**Source material**
────────────────────
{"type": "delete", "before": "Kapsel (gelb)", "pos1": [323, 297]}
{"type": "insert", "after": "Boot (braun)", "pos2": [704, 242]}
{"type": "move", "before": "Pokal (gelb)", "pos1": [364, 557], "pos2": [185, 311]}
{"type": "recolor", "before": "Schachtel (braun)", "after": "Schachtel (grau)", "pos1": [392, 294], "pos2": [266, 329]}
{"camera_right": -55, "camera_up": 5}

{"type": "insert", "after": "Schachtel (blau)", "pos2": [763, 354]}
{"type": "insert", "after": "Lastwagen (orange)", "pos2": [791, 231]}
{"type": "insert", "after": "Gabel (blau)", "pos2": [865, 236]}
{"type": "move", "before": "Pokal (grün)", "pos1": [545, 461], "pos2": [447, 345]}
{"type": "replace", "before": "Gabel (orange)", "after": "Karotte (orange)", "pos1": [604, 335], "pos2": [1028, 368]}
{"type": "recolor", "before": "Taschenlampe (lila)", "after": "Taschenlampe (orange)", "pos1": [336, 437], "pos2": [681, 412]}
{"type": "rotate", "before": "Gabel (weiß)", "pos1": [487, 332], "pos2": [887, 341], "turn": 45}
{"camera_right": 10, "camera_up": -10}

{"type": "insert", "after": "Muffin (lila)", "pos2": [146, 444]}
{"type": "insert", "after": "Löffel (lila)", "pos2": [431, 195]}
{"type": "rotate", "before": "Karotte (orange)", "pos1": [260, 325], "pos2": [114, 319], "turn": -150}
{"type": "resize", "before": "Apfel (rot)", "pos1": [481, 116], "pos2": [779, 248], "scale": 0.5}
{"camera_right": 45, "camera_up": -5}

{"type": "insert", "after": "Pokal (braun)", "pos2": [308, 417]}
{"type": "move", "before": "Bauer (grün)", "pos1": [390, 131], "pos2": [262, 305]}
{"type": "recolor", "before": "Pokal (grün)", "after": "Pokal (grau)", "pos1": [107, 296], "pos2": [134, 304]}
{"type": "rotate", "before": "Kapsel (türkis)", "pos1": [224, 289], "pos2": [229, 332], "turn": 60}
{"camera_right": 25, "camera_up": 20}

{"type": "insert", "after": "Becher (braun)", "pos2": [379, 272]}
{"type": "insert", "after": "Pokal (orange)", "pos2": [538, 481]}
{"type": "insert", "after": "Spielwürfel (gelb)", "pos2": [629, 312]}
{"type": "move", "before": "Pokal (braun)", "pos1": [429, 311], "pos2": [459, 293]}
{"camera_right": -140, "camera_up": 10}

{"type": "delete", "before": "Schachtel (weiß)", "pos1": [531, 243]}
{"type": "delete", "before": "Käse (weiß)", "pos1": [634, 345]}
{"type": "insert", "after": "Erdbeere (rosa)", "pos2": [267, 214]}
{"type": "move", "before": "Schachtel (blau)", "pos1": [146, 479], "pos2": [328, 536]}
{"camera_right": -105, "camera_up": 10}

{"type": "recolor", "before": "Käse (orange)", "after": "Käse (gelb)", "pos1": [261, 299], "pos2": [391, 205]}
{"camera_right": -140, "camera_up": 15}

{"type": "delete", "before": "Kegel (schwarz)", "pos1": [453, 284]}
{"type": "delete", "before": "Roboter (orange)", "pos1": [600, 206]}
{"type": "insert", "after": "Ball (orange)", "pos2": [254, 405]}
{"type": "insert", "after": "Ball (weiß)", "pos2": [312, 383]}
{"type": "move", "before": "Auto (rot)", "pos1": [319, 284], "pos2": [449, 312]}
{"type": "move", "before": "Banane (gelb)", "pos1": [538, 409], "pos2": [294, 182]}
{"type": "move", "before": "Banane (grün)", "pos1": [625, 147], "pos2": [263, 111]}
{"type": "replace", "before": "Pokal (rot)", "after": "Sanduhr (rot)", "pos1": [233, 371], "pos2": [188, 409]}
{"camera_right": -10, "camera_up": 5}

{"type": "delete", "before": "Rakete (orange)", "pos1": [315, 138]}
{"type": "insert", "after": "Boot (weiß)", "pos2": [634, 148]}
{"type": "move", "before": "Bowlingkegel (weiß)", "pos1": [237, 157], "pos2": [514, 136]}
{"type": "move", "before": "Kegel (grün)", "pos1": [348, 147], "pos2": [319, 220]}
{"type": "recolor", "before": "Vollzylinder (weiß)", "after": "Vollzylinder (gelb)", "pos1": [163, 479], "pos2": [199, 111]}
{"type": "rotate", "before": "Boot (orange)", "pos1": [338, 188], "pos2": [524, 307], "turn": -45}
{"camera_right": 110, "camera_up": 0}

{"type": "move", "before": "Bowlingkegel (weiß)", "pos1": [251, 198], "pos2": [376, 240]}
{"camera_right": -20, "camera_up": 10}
────────────────────
Would you please reproduce all of the lines above exactly?

{"type": "delete", "before": "Kapsel (gelb)", "pos1": [323, 297]}
{"type": "insert", "after": "Boot (braun)", "pos2": [704, 242]}
{"type": "move", "before": "Pokal (gelb)", "pos1": [364, 557], "pos2": [185, 311]}
{"type": "recolor", "before": "Schachtel (braun)", "after": "Schachtel (grau)", "pos1": [392, 294], "pos2": [266, 329]}
{"camera_right": -55, "camera_up": 5}

{"type": "insert", "after": "Schachtel (blau)", "pos2": [763, 354]}
{"type": "insert", "after": "Lastwagen (orange)", "pos2": [791, 231]}
{"type": "insert", "after": "Gabel (blau)", "pos2": [865, 236]}
{"type": "move", "before": "Pokal (grün)", "pos1": [545, 461], "pos2": [447, 345]}
{"type": "replace", "before": "Gabel (orange)", "after": "Karotte (orange)", "pos1": [604, 335], "pos2": [1028, 368]}
{"type": "recolor", "before": "Taschenlampe (lila)", "after": "Taschenlampe (orange)", "pos1": [336, 437], "pos2": [681, 412]}
{"type": "rotate", "before": "Gabel (weiß)", "pos1": [487, 332], "pos2": [887, 341], "turn": 45}
{"camera_right": 10, "camera_up": -10}

{"type": "insert", "after": "Muffin (lila)", "pos2": [146, 444]}
{"type": "insert", "after": "Löffel (lila)", "pos2": [431, 195]}
{"type": "rotate", "before": "Karotte (orange)", "pos1": [260, 325], "pos2": [114, 319], "turn": -150}
{"type": "resize", "before": "Apfel (rot)", "pos1": [481, 116], "pos2": [779, 248], "scale": 0.5}
{"camera_right": 45, "camera_up": -5}

{"type": "insert", "after": "Pokal (braun)", "pos2": [308, 417]}
{"type": "move", "before": "Bauer (grün)", "pos1": [390, 131], "pos2": [262, 305]}
{"type": "recolor", "before": "Pokal (grün)", "after": "Pokal (grau)", "pos1": [107, 296], "pos2": [134, 304]}
{"type": "rotate", "before": "Kapsel (türkis)", "pos1": [224, 289], "pos2": [229, 332], "turn": 60}
{"camera_right": 25, "camera_up": 20}

{"type": "insert", "after": "Becher (braun)", "pos2": [379, 272]}
{"type": "insert", "after": "Pokal (orange)", "pos2": [538, 481]}
{"type": "insert", "after": "Spielwürfel (gelb)", "pos2": [629, 312]}
{"type": "move", "before": "Pokal (braun)", "pos1": [429, 311], "pos2": [459, 293]}
{"camera_right": -140, "camera_up": 10}

{"type": "delete", "before": "Schachtel (weiß)", "pos1": [531, 243]}
{"type": "delete", "before": "Käse (weiß)", "pos1": [634, 345]}
{"type": "insert", "after": "Erdbeere (rosa)", "pos2": [267, 214]}
{"type": "move", "before": "Schachtel (blau)", "pos1": [146, 479], "pos2": [328, 536]}
{"camera_right": -105, "camera_up": 10}

{"type": "recolor", "before": "Käse (orange)", "after": "Käse (gelb)", "pos1": [261, 299], "pos2": [391, 205]}
{"camera_right": -140, "camera_up": 15}

{"type": "delete", "before": "Kegel (schwarz)", "pos1": [453, 284]}
{"type": "delete", "before": "Roboter (orange)", "pos1": [600, 206]}
{"type": "insert", "after": "Ball (orange)", "pos2": [254, 405]}
{"type": "insert", "after": "Ball (weiß)", "pos2": [312, 383]}
{"type": "move", "before": "Auto (rot)", "pos1": [319, 284], "pos2": [449, 312]}
{"type": "move", "before": "Banane (gelb)", "pos1": [538, 409], "pos2": [294, 182]}
{"type": "move", "before": "Banane (grün)", "pos1": [625, 147], "pos2": [263, 111]}
{"type": "replace", "before": "Pokal (rot)", "after": "Sanduhr (rot)", "pos1": [233, 371], "pos2": [188, 409]}
{"camera_right": -10, "camera_up": 5}

{"type": "delete", "before": "Rakete (orange)", "pos1": [315, 138]}
{"type": "insert", "after": "Boot (weiß)", "pos2": [634, 148]}
{"type": "move", "before": "Bowlingkegel (weiß)", "pos1": [237, 157], "pos2": [514, 136]}
{"type": "move", "before": "Kegel (grün)", "pos1": [348, 147], "pos2": [319, 220]}
{"type": "recolor", "before": "Vollzylinder (weiß)", "after": "Vollzylinder (gelb)", "pos1": [163, 479], "pos2": [199, 111]}
{"type": "rotate", "before": "Boot (orange)", "pos1": [338, 188], "pos2": [524, 307], "turn": -45}
{"camera_right": 110, "camera_up": 0}

{"type": "move", "before": "Bowlingkegel (weiß)", "pos1": [251, 198], "pos2": [376, 240]}
{"camera_right": -20, "camera_up": 10}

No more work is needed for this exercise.